§ **Problem**:
Copy each line of the entries that contains the word "copa".

--- Data records Enclosed Below ---

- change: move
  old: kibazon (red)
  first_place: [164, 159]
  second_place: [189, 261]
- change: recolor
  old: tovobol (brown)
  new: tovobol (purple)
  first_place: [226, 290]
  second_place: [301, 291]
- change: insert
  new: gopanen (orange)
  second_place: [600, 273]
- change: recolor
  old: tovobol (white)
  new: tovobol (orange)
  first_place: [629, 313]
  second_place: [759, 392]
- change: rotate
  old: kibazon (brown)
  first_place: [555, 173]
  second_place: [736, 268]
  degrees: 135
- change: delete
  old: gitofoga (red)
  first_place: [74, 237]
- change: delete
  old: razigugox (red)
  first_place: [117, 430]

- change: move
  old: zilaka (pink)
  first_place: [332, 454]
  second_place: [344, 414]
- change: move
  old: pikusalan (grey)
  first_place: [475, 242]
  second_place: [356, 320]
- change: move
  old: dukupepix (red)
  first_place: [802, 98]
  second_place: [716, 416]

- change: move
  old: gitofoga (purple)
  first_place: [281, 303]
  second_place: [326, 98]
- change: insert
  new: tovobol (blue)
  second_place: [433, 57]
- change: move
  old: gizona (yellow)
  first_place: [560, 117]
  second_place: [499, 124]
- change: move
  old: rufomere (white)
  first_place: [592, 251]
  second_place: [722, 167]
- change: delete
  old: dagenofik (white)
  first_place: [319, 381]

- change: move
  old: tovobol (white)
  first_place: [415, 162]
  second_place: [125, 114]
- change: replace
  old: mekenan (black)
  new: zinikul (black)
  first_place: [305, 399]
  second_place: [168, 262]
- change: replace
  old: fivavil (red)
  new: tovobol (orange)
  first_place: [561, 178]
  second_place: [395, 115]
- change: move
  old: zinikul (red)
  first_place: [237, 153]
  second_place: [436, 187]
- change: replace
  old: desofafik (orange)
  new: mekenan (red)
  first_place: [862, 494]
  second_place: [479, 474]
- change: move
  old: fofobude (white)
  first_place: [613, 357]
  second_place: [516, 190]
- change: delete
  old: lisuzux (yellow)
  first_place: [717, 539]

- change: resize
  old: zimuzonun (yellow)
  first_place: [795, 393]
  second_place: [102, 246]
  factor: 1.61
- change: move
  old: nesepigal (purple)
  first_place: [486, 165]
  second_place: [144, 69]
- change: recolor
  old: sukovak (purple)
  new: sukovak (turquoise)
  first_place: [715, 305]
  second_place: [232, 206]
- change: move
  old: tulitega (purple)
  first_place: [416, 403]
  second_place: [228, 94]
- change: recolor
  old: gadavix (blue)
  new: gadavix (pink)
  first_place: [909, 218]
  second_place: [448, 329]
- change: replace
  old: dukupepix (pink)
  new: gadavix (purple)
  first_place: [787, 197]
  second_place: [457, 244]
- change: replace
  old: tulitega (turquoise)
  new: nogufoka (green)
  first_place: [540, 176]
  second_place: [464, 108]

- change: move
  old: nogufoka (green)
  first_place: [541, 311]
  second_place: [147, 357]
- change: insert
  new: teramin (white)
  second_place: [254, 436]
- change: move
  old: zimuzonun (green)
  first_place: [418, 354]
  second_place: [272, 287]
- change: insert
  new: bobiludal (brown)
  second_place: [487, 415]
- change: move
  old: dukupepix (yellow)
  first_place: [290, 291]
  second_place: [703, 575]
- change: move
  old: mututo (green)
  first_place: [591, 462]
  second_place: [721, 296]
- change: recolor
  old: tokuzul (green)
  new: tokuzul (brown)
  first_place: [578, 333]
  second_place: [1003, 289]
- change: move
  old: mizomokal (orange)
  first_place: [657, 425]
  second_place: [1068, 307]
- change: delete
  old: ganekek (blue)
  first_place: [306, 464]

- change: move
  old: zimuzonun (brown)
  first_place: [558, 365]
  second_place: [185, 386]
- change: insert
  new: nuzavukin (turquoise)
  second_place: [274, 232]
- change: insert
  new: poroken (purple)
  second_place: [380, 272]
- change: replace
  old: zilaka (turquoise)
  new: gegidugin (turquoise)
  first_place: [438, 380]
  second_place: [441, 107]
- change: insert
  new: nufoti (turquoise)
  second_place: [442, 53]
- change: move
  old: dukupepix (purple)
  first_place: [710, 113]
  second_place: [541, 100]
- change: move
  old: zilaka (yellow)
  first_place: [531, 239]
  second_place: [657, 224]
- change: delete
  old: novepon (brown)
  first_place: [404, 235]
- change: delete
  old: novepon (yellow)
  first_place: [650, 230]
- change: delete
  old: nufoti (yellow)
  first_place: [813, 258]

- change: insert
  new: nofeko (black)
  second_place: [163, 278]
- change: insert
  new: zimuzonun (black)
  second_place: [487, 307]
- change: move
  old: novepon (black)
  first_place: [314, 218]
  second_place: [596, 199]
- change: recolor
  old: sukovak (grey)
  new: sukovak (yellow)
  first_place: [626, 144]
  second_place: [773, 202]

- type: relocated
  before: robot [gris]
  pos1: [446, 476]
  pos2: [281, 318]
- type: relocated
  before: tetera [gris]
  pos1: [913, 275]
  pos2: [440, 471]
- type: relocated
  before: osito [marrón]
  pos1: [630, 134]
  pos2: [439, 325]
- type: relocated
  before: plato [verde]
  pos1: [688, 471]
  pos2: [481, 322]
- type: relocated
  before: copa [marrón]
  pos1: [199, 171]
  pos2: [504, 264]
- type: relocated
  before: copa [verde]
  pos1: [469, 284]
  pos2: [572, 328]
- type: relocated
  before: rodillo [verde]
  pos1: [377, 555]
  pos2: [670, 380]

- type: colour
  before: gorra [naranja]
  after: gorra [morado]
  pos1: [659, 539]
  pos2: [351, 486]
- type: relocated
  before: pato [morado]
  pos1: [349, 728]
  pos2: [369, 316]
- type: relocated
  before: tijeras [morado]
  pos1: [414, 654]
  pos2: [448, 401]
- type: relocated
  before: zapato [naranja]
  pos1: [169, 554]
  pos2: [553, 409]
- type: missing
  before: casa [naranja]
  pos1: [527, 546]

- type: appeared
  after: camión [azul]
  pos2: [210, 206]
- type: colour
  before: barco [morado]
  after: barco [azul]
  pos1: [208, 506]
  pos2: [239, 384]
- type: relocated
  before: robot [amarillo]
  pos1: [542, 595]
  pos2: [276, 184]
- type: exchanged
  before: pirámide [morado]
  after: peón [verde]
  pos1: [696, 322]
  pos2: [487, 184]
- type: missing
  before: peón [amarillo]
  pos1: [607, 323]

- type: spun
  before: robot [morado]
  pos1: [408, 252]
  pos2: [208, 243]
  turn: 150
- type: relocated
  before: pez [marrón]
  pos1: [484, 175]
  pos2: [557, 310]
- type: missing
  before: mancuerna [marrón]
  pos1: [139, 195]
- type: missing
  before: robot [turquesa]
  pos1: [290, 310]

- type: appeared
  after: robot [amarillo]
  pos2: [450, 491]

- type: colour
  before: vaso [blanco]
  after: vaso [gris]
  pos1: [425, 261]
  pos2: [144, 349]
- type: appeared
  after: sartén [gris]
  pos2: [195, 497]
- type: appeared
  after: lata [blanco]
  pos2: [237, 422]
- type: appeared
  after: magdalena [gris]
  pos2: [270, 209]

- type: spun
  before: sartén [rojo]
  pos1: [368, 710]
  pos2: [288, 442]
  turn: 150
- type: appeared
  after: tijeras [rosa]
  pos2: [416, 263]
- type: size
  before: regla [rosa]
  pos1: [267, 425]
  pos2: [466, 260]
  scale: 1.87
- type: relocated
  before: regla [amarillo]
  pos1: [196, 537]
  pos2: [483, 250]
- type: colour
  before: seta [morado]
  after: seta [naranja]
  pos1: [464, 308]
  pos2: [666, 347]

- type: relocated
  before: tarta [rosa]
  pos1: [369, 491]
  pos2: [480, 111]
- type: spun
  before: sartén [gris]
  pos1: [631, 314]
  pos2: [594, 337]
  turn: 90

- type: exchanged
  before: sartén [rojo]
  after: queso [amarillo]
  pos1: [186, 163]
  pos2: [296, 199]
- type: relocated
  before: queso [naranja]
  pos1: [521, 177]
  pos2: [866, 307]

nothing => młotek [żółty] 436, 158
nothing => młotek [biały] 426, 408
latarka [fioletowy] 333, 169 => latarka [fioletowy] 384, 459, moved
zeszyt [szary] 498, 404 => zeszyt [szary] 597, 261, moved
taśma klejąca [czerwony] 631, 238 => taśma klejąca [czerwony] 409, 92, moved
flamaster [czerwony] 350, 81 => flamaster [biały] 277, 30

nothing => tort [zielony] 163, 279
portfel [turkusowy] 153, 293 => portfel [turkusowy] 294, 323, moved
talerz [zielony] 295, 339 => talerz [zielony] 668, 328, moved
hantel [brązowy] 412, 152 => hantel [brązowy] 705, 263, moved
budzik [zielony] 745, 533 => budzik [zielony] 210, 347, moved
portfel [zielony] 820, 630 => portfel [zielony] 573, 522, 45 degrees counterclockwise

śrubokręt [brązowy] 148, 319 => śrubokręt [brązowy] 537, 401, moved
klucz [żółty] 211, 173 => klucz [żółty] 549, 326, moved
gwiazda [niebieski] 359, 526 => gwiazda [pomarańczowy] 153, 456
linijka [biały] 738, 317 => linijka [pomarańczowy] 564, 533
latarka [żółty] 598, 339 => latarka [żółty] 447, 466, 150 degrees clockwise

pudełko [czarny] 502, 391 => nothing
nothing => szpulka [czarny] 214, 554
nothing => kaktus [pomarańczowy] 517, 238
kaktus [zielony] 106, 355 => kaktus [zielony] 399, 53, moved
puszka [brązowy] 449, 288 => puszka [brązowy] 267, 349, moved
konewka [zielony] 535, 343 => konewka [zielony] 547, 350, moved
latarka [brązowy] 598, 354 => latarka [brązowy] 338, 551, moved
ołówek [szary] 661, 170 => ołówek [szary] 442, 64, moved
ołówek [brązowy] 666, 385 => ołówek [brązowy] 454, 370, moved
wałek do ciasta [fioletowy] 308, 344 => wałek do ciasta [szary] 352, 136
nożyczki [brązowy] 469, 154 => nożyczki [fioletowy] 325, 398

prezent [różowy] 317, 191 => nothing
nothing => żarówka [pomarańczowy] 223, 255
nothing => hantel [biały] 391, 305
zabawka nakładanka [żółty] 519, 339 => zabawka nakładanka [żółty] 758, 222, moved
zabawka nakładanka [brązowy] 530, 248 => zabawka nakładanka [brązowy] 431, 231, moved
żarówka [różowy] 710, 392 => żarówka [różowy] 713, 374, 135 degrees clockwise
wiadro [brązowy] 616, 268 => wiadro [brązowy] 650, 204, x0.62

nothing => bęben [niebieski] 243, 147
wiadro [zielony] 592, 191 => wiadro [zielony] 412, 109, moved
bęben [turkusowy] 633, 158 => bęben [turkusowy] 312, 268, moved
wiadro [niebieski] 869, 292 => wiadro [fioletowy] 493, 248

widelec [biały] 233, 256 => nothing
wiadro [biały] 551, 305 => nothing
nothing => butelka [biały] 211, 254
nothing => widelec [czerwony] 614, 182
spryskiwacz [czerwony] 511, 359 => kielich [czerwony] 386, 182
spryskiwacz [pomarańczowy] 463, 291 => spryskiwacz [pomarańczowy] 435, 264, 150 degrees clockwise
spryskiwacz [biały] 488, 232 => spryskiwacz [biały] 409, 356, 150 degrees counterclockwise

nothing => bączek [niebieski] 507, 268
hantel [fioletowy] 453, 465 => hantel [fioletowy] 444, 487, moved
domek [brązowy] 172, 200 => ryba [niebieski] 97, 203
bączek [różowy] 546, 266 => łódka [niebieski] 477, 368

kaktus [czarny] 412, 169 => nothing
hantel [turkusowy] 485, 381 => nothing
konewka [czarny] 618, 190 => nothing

--- End of Enclosed Data records ---

§ **Output of the task**:
  before: copa [marrón]
  before: copa [verde]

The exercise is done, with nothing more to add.